**Requirement:**
Say how many of the lines below include the word "vase", and write nothing else.

**Collected data entries:**
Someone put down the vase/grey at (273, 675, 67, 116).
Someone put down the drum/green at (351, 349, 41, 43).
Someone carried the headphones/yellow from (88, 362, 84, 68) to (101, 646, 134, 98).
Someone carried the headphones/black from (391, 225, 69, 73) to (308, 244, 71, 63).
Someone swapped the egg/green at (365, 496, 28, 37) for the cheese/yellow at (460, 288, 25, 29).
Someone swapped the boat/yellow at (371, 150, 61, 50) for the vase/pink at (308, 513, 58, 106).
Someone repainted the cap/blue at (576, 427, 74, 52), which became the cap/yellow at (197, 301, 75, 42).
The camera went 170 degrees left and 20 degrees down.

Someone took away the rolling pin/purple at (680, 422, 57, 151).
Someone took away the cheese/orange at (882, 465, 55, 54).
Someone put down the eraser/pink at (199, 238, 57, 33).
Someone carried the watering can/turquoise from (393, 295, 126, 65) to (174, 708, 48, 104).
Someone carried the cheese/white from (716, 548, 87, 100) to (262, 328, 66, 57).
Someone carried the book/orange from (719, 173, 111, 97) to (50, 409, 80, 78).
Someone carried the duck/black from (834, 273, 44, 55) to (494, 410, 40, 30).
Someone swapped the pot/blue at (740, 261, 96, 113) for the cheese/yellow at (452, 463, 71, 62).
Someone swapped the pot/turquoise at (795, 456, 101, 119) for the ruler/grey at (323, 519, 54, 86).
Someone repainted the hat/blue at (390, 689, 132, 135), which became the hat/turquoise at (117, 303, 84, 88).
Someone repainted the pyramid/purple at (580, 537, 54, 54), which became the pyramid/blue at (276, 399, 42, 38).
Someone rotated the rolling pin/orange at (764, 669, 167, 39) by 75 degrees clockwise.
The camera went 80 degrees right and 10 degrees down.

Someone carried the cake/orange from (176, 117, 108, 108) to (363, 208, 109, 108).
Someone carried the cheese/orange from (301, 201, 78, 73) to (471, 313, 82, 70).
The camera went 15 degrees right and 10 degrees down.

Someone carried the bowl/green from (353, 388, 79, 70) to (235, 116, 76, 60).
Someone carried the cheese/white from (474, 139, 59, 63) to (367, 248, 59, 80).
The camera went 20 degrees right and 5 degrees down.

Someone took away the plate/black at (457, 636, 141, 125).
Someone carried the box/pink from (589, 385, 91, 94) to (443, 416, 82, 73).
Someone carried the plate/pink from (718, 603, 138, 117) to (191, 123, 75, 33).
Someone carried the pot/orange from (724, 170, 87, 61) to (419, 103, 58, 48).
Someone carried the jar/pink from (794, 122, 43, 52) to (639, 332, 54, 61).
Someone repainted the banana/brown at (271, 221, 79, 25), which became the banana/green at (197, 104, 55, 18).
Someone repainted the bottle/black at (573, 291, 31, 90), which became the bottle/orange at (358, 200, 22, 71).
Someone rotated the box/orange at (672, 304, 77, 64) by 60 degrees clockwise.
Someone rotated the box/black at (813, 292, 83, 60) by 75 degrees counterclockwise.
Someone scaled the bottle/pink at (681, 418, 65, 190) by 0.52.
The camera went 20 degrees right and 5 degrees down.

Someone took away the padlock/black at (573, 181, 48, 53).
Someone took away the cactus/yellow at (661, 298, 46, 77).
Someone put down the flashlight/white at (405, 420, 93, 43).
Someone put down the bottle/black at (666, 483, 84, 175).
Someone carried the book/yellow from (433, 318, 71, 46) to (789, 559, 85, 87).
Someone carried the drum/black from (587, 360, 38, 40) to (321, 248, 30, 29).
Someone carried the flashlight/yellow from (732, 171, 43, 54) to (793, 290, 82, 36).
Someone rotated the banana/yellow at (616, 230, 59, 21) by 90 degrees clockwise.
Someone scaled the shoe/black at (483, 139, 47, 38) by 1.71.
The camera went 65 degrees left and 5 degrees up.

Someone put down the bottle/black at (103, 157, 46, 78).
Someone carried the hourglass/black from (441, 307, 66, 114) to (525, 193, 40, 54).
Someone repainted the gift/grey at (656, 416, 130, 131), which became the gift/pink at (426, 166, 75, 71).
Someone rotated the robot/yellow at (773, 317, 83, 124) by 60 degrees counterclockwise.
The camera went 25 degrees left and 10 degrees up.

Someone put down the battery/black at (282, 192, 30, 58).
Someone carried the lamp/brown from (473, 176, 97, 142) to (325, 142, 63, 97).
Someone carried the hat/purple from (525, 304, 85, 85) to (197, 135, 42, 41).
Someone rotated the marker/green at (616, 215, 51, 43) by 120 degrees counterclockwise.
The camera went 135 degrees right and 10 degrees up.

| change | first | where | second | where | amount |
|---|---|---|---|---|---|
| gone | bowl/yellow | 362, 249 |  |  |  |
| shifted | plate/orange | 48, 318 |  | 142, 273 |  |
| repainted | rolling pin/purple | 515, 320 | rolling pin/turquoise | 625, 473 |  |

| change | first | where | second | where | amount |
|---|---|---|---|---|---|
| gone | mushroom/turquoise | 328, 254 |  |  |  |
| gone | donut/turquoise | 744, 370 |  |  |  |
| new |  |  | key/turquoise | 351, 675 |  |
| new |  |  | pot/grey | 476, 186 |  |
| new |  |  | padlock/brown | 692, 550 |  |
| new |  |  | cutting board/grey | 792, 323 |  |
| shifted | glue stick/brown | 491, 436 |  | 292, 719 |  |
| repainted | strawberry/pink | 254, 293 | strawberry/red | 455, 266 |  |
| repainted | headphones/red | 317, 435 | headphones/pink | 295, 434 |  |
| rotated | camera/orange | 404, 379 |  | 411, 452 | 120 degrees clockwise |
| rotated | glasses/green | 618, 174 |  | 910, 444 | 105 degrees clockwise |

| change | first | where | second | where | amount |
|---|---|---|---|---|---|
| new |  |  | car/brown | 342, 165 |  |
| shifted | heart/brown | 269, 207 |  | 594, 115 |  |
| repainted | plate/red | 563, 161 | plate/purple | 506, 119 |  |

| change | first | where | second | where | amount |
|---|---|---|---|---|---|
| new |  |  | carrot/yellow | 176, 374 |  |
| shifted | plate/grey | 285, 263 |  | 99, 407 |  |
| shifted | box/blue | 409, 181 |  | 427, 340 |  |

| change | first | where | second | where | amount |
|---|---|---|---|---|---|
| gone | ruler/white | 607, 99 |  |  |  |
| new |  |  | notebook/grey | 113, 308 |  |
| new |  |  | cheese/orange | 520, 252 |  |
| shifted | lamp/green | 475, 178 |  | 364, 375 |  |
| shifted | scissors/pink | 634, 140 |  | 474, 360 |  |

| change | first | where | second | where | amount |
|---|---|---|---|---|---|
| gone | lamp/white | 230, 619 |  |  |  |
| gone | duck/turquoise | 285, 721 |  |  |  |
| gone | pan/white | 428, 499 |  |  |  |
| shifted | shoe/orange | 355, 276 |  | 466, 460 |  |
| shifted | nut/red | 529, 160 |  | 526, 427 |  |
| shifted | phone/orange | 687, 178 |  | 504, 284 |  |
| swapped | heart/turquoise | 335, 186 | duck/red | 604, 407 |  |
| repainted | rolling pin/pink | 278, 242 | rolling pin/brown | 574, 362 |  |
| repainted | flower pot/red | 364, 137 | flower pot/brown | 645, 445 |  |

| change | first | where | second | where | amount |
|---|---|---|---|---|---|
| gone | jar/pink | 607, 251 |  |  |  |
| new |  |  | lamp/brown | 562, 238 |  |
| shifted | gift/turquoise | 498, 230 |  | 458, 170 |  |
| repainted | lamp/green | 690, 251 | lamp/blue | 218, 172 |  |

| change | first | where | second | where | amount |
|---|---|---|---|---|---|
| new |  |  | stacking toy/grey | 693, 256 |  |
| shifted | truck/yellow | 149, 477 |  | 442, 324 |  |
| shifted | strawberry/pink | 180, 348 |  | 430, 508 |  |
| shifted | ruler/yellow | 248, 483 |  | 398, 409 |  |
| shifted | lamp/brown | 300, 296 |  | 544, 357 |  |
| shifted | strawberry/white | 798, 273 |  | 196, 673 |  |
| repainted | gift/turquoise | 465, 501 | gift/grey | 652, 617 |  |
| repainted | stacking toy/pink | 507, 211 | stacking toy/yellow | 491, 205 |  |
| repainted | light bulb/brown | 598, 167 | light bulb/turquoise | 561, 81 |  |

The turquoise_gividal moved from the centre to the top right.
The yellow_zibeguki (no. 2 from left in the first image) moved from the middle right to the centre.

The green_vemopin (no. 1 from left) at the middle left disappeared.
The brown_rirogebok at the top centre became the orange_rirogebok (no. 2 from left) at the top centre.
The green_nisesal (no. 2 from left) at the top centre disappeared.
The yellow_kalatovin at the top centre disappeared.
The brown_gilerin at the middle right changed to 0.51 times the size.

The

**Exercise solution:**
2